**EXERCISE AIM:**
Wherever a picture appears, skip it and retype the rest of the data exactly.

-----

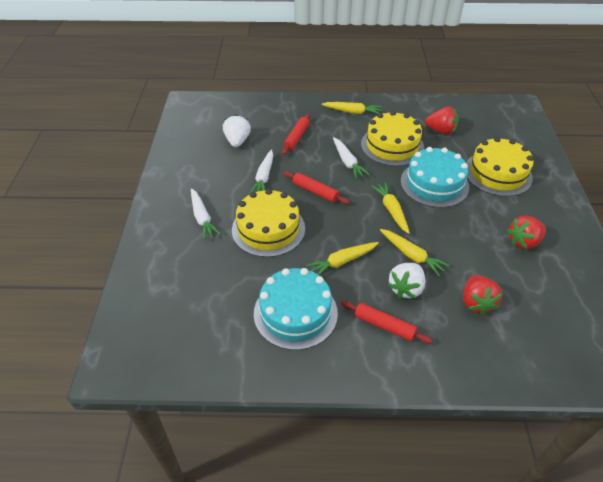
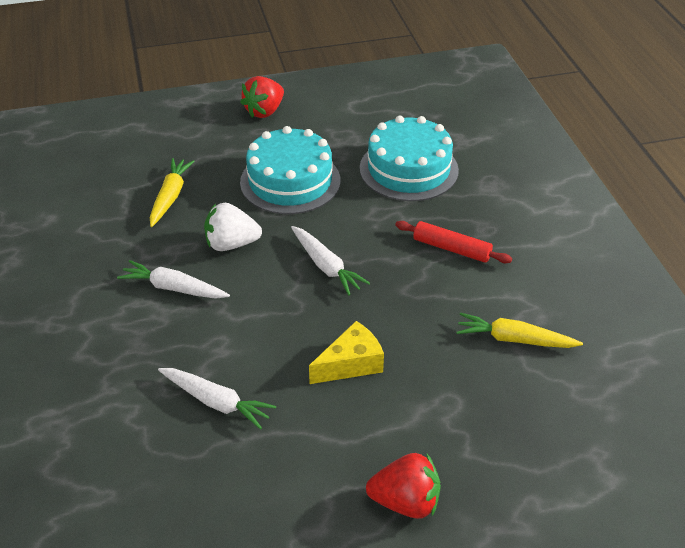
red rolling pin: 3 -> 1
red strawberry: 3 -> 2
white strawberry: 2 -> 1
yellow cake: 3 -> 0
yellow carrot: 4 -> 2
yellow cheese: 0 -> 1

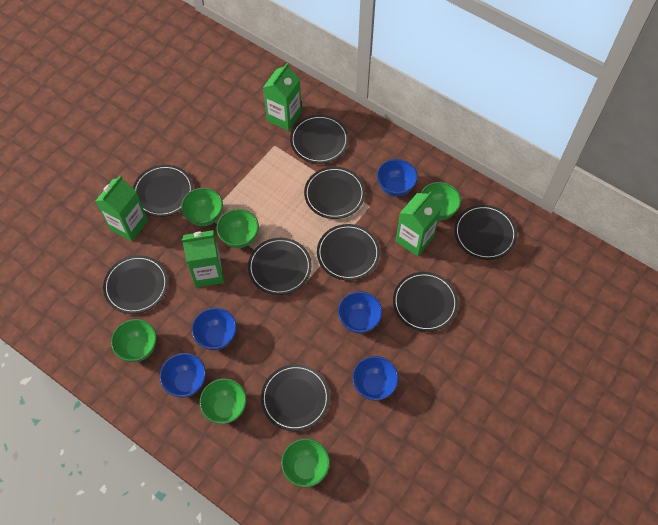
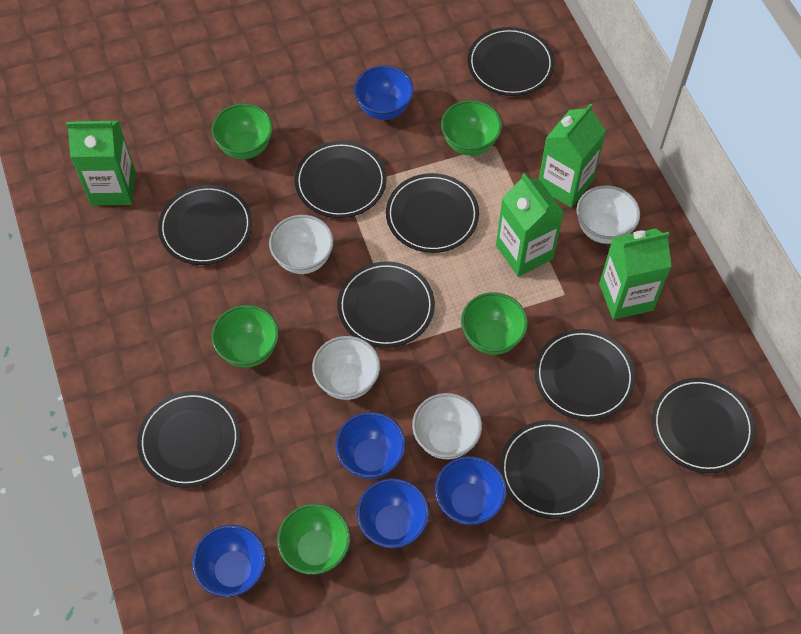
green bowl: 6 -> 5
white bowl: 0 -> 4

-----

**EXERCISE RESPONSE:**
red rolling pin: 3 -> 1
red strawberry: 3 -> 2
white strawberry: 2 -> 1
yellow cake: 3 -> 0
yellow carrot: 4 -> 2
yellow cheese: 0 -> 1

green bowl: 6 -> 5
white bowl: 0 -> 4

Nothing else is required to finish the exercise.